Please find the lines in the following records that hold "white", and copy them.

==============================

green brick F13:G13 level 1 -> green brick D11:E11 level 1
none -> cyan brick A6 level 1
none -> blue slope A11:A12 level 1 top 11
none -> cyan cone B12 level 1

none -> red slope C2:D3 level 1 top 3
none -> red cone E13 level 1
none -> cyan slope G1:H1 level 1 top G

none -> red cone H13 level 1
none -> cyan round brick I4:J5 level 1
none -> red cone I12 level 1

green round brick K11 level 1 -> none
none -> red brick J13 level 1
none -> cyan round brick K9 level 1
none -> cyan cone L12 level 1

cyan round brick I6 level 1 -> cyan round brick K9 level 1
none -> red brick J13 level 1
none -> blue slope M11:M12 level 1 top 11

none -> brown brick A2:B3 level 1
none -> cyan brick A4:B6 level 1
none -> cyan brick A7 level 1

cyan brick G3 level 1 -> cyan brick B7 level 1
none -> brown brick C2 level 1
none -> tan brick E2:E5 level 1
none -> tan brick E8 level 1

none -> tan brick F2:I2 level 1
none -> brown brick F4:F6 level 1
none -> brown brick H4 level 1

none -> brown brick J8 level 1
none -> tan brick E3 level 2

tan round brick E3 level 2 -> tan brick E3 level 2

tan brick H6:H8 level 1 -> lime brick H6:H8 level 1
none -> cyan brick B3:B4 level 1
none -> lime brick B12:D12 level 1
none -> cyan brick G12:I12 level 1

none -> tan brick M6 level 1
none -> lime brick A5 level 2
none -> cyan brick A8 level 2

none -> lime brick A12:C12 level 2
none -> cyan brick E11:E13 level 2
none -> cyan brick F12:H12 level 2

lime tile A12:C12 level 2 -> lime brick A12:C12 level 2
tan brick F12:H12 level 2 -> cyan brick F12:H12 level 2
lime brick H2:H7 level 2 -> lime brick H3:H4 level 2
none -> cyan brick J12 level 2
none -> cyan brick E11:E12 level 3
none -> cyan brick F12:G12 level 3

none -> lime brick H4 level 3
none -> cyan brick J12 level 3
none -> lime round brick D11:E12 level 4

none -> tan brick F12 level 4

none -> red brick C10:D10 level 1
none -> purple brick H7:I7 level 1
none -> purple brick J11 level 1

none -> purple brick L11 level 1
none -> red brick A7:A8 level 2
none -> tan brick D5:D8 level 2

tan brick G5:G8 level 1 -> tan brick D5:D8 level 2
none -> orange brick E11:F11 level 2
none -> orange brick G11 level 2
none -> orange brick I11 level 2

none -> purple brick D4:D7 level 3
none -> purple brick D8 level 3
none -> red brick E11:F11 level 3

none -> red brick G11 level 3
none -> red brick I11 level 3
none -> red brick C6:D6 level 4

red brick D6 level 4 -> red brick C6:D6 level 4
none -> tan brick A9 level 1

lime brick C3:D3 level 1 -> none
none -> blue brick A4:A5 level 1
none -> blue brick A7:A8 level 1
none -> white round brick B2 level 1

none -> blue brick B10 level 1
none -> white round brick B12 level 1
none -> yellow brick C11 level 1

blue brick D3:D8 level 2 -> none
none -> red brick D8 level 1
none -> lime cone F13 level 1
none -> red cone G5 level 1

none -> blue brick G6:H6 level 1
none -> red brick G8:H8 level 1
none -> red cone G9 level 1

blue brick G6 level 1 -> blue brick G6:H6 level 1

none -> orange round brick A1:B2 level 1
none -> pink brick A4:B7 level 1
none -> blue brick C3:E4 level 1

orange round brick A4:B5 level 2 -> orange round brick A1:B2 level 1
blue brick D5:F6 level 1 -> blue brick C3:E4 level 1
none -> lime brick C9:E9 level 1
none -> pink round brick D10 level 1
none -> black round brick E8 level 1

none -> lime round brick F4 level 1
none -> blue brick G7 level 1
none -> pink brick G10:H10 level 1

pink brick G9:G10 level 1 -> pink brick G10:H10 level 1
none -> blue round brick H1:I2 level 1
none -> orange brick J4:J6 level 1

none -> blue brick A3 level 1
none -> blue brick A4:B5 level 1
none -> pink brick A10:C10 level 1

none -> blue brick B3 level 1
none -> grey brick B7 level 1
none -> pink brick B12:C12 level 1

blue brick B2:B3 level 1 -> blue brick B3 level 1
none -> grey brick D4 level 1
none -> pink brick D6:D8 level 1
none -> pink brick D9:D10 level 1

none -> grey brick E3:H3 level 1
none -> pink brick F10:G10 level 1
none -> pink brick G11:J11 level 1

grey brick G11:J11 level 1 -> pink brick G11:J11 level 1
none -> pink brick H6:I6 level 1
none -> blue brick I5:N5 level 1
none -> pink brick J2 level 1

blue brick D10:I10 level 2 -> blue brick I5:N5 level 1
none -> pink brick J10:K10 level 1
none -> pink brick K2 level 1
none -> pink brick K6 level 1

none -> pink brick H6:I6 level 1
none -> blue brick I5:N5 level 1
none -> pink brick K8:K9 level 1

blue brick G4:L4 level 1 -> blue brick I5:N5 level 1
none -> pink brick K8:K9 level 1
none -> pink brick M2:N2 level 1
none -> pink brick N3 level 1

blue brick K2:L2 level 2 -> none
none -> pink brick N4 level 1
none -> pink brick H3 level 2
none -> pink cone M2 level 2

==============================

▶ **Completed task**:
none -> white round brick B2 level 1
none -> white round brick B12 level 1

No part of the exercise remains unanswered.